Your objective: Copy out the data that comes next, character for character, and leave the images aside.

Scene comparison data

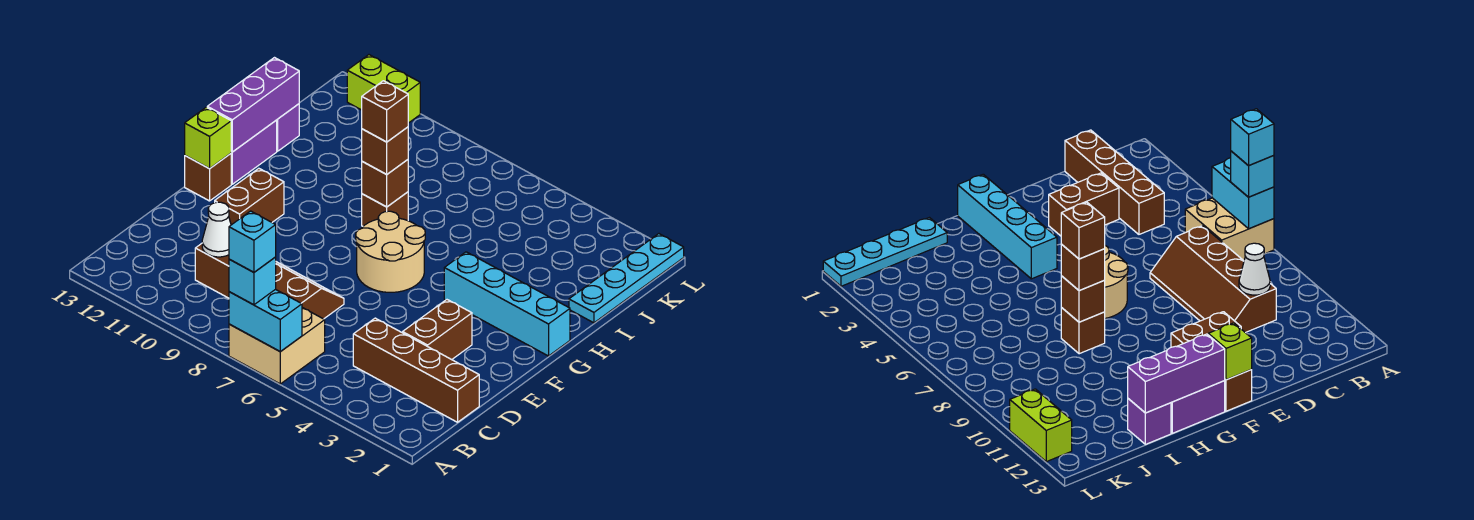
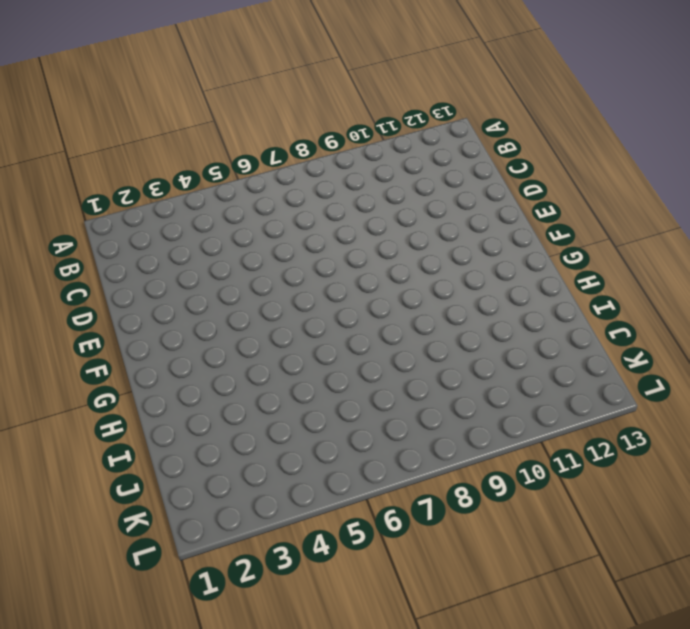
none -> tan brick A6:B7 level 1
none -> brown brick C1:C4 level 1
none -> brown slope C7:D10 level 1 top C

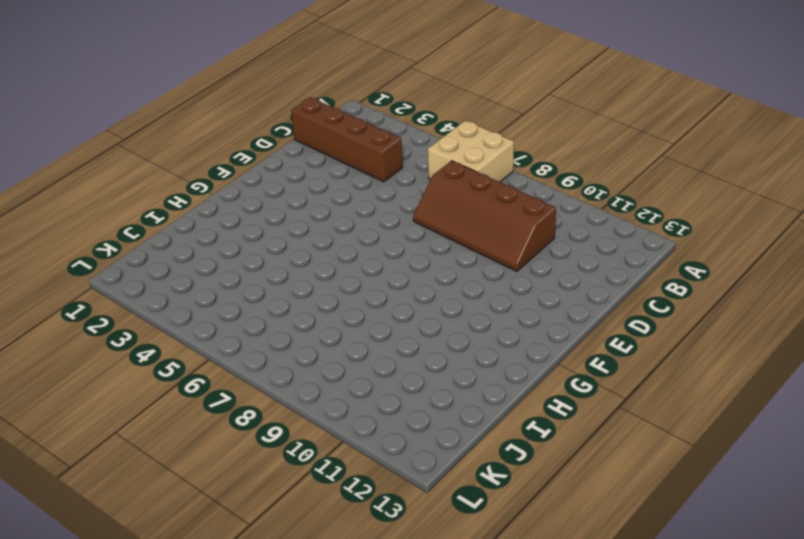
none -> brown brick D3:E3 level 1
none -> brown brick E11:F11 level 1
none -> tan round brick F6:G7 level 1

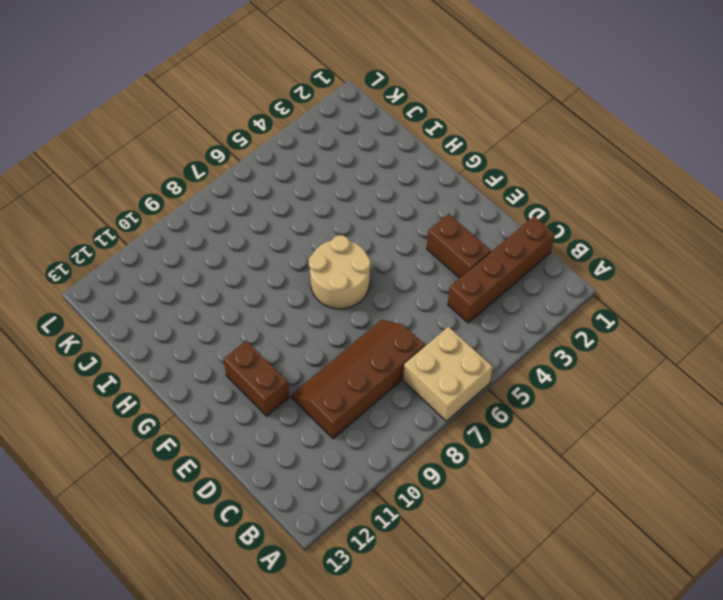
none -> brown brick F13 level 1
none -> cyan brick G1:G4 level 1
none -> purple brick G13:H13 level 1

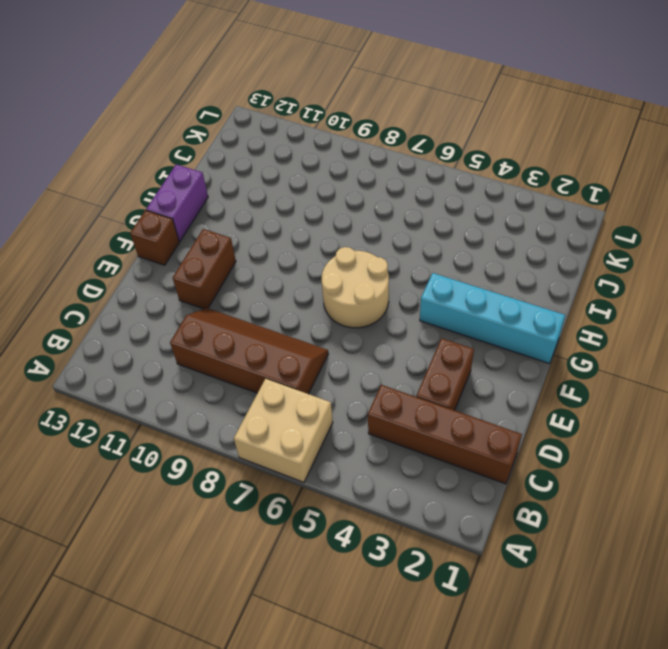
none -> brown brick H8 level 1
none -> cyan plate I1:L1 level 1
none -> purple brick I13 level 1

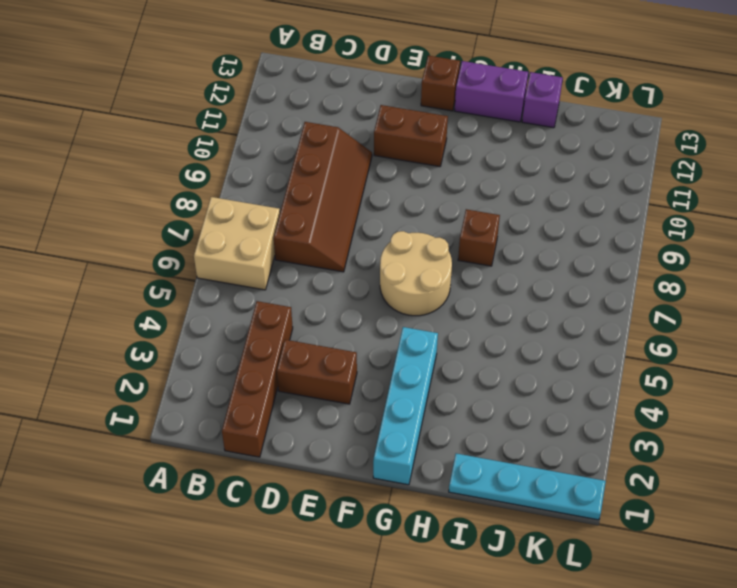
none -> lime brick L11:L12 level 1
none -> cyan brick A6:A7 level 2
none -> white cone C10 level 2

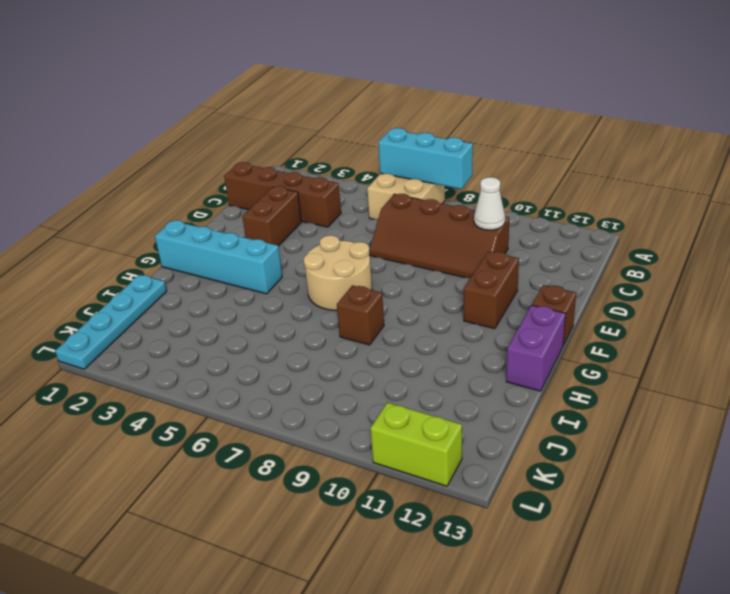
cyan brick A6:A8 level 2 -> cyan brick A6:A7 level 2
none -> purple brick I13 level 1
none -> lime brick F13 level 2
none -> purple brick G13:I13 level 2

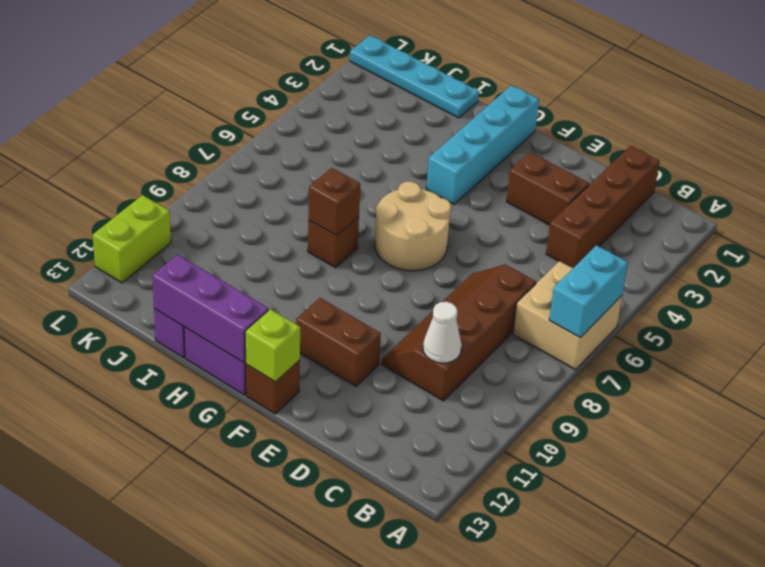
none -> cyan brick A7 level 3
none -> brown brick H8 level 3
none -> cyan brick A7 level 4

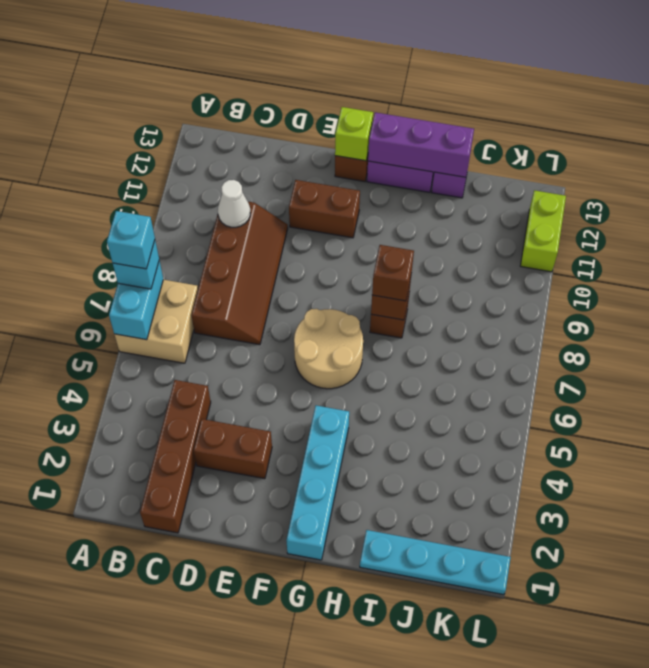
none -> brown brick H8 level 4

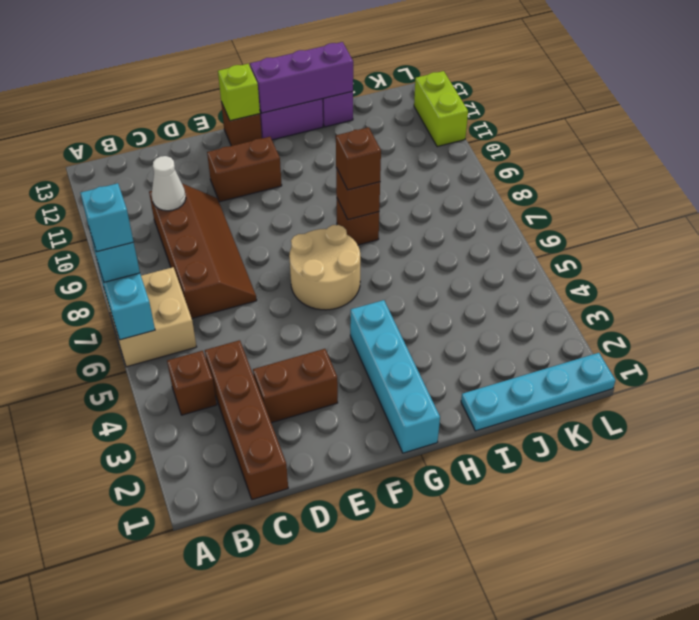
brown brick B4 level 1 -> brown brick H8 level 4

Exercise solution:
none -> tan brick A6:B7 level 1
none -> brown brick C1:C4 level 1
none -> brown slope C7:D10 level 1 top C

none -> brown brick D3:E3 level 1
none -> brown brick E11:F11 level 1
none -> tan round brick F6:G7 level 1

none -> brown brick F13 level 1
none -> cyan brick G1:G4 level 1
none -> purple brick G13:H13 level 1

none -> brown brick H8 level 1
none -> cyan plate I1:L1 level 1
none -> purple brick I13 level 1

none -> lime brick L11:L12 level 1
none -> cyan brick A6:A7 level 2
none -> white cone C10 level 2

cyan brick A6:A8 level 2 -> cyan brick A6:A7 level 2
none -> purple brick I13 level 1
none -> lime brick F13 level 2
none -> purple brick G13:I13 level 2

none -> cyan brick A7 level 3
none -> brown brick H8 level 3
none -> cyan brick A7 level 4

none -> brown brick H8 level 4

brown brick B4 level 1 -> brown brick H8 level 4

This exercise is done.